Object tracking records:
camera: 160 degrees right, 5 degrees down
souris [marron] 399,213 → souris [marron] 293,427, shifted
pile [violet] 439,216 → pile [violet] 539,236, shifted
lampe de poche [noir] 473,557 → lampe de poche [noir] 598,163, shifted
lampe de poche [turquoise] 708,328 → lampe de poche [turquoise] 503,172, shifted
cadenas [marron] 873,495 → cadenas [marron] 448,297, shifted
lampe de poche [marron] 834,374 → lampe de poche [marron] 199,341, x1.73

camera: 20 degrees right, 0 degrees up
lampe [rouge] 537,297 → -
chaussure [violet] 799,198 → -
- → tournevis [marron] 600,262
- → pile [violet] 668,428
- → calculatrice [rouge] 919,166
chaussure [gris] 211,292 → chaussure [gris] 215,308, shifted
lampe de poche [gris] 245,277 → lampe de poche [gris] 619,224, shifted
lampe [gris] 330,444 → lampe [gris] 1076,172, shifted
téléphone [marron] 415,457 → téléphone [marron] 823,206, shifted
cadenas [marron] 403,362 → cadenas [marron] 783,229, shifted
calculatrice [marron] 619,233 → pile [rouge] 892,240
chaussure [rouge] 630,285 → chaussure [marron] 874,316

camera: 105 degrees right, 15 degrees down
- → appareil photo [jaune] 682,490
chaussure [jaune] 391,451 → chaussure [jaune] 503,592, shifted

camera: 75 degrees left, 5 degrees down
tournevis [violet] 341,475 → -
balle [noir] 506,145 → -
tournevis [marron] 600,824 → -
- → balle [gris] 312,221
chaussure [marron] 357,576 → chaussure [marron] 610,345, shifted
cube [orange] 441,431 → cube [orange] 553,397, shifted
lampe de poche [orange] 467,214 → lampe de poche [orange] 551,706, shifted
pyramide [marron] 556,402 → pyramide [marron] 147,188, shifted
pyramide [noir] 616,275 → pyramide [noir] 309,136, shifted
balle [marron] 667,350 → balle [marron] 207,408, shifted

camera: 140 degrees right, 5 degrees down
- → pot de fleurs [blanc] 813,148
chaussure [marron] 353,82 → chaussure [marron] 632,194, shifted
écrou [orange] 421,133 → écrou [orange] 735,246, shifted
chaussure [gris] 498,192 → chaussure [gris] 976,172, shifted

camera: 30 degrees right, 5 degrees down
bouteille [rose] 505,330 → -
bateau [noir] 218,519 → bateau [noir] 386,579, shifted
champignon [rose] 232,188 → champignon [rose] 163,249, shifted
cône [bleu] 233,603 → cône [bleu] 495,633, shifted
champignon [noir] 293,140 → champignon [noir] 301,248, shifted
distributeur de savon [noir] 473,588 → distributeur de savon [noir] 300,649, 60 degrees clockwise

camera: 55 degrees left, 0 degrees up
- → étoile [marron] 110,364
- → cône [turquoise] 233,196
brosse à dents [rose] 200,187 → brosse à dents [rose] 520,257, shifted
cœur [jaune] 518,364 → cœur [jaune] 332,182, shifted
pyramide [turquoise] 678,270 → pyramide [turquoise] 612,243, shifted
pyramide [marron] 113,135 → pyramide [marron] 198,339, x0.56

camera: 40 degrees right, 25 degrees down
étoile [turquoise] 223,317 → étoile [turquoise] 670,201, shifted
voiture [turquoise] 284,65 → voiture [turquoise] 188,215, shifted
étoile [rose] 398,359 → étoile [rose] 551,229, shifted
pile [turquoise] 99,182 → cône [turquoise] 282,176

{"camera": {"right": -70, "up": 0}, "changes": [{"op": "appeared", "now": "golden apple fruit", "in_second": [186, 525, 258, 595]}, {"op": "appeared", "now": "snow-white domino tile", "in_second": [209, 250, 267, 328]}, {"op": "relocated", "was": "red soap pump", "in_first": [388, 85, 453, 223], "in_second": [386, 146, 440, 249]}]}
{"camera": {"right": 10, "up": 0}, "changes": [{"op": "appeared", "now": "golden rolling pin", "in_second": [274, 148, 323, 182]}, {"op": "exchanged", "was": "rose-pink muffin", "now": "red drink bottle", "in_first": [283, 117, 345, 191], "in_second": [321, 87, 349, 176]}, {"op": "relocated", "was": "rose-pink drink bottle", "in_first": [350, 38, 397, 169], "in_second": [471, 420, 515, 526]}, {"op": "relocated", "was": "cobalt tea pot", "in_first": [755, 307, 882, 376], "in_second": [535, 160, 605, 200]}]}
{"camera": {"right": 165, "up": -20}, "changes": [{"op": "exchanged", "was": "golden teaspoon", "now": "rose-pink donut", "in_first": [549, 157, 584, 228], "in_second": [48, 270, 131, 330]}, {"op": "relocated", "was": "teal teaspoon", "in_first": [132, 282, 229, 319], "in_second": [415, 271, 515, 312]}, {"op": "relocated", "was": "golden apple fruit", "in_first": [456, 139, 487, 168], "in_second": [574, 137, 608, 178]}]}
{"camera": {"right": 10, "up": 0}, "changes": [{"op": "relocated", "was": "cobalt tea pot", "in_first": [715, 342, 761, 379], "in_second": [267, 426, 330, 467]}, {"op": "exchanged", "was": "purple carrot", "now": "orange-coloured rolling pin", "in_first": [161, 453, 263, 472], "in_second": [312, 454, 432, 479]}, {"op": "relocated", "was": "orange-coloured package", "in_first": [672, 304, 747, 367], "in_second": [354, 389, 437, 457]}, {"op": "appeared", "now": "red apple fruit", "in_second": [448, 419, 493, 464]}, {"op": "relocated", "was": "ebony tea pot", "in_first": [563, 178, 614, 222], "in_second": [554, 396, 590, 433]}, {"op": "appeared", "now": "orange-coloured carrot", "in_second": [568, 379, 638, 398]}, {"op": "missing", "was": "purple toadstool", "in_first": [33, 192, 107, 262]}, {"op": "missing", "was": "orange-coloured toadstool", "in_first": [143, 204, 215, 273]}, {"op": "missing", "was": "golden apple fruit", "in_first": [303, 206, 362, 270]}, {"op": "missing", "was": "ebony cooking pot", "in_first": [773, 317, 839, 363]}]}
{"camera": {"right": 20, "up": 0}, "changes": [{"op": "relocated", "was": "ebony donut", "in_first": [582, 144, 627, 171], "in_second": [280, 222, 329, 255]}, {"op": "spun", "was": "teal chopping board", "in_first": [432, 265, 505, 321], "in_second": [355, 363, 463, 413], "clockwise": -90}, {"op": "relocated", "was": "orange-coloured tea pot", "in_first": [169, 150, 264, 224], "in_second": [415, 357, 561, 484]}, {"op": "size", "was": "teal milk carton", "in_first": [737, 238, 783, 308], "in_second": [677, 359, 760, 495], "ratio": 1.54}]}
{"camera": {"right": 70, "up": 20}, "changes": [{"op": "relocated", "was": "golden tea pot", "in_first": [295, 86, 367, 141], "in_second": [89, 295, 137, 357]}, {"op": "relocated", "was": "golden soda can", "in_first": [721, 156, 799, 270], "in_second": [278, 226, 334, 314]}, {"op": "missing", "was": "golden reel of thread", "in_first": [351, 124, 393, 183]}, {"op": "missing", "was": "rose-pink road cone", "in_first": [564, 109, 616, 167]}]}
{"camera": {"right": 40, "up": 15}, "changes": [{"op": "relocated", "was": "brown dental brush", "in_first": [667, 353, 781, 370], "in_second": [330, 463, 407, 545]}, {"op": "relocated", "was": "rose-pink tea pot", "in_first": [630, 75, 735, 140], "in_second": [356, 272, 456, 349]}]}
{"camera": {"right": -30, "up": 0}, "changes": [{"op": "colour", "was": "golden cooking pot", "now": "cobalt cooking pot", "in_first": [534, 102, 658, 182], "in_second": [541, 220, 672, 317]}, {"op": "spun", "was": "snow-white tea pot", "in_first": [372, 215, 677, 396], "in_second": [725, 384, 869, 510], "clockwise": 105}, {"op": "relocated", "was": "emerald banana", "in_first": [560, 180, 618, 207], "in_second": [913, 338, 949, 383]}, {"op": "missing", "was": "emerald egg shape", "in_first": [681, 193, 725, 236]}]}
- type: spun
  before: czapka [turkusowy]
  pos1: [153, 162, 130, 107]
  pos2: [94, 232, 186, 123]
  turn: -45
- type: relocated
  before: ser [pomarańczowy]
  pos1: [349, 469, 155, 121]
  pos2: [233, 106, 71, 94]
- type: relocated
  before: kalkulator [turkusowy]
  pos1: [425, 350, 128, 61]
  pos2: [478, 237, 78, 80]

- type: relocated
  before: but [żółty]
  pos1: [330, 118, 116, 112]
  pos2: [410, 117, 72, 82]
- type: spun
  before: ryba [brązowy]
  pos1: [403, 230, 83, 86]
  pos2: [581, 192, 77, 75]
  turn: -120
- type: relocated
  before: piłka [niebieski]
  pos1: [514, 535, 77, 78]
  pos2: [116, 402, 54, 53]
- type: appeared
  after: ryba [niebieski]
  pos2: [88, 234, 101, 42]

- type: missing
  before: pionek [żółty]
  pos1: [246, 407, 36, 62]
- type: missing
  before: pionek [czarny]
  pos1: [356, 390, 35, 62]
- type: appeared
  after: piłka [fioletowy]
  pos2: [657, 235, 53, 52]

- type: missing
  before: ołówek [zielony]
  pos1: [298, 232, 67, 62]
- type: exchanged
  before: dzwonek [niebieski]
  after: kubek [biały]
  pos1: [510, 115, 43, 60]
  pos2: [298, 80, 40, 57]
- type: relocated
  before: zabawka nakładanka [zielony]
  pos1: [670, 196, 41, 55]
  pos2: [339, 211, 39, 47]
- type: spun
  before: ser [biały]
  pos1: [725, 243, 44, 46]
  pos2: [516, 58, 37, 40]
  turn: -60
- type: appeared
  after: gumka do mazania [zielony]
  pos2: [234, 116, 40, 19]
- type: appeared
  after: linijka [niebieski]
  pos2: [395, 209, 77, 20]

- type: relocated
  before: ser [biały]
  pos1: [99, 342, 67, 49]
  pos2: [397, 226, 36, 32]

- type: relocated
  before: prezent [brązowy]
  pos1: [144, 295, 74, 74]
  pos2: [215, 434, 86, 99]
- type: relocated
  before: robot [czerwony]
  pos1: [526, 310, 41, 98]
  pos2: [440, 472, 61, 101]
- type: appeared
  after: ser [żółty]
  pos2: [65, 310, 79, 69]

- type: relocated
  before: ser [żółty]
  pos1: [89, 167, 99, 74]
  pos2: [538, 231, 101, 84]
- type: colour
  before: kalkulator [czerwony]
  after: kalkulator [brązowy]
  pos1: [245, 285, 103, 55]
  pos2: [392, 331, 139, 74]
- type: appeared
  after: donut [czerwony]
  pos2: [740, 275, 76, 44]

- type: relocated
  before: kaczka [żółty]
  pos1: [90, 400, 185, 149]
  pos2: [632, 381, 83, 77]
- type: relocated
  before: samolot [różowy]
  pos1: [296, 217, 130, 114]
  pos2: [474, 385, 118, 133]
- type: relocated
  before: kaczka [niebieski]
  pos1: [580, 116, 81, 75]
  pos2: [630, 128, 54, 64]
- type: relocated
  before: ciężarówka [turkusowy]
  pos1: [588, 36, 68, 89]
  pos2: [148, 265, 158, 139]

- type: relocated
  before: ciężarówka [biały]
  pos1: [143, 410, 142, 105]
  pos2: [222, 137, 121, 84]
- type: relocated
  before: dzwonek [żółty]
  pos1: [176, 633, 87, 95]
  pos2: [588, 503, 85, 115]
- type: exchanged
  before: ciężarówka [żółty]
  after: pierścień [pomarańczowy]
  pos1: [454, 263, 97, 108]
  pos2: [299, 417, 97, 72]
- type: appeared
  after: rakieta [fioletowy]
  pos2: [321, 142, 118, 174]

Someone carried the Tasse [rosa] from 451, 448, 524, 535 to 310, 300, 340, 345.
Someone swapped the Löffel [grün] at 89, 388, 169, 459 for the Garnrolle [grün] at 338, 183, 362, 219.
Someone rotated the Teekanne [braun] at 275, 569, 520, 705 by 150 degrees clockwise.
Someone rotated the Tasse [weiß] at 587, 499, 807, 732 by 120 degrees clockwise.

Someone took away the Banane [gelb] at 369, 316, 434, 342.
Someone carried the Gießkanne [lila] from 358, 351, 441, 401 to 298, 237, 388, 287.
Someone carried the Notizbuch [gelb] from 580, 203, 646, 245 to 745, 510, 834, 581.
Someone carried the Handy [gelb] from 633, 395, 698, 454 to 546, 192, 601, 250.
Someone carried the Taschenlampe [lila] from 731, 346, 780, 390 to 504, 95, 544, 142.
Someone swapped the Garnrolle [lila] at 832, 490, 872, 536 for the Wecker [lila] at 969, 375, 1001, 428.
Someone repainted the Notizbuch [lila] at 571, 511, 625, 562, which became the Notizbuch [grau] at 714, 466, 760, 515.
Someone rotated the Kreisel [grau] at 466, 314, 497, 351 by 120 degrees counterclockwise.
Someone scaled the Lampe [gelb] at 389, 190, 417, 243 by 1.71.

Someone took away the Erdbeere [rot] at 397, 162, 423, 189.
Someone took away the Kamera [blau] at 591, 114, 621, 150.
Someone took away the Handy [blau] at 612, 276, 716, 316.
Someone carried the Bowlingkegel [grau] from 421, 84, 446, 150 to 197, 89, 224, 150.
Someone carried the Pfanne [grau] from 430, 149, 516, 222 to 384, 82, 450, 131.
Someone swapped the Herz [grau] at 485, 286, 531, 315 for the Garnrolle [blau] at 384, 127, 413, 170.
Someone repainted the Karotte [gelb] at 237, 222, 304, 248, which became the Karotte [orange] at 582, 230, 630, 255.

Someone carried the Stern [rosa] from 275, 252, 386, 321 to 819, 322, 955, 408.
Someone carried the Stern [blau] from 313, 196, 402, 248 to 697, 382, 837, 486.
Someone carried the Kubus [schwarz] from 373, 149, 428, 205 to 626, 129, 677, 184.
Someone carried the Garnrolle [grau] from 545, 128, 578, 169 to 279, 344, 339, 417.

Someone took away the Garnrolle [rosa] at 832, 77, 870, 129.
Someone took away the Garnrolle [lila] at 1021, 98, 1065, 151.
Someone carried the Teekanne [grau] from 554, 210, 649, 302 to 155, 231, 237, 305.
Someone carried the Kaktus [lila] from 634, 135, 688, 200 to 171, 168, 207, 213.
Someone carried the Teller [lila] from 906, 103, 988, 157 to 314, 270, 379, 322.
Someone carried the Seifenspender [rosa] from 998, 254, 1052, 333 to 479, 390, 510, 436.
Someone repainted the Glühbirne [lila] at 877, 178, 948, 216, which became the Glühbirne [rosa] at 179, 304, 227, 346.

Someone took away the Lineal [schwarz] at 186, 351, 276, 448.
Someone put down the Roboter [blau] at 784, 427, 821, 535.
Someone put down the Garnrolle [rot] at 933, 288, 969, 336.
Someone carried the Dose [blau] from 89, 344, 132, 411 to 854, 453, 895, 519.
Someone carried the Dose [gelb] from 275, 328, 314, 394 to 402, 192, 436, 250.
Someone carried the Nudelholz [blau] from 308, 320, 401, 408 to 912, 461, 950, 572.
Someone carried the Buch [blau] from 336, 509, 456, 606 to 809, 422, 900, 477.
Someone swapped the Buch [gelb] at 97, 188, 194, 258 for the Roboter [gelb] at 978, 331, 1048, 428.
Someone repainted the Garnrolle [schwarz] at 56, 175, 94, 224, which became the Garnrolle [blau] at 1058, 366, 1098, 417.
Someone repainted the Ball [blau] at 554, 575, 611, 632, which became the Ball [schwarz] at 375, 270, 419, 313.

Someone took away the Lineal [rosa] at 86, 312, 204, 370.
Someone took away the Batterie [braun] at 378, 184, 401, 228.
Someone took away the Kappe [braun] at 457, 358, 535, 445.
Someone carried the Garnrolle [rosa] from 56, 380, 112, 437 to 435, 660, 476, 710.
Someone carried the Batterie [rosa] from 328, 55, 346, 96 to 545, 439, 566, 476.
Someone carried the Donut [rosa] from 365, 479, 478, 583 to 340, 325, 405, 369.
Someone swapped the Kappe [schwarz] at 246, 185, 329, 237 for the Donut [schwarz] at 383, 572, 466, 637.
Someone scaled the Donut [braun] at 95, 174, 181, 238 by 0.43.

» **What is needed**:
Set the entries down again exactly, beginning with their first line and ending with the line that contains "cadenas [marron] 873,495"; omit all other lines.

» **Reply to the task**:
camera: 160 degrees right, 5 degrees down
souris [marron] 399,213 → souris [marron] 293,427, shifted
pile [violet] 439,216 → pile [violet] 539,236, shifted
lampe de poche [noir] 473,557 → lampe de poche [noir] 598,163, shifted
lampe de poche [turquoise] 708,328 → lampe de poche [turquoise] 503,172, shifted
cadenas [marron] 873,495 → cadenas [marron] 448,297, shifted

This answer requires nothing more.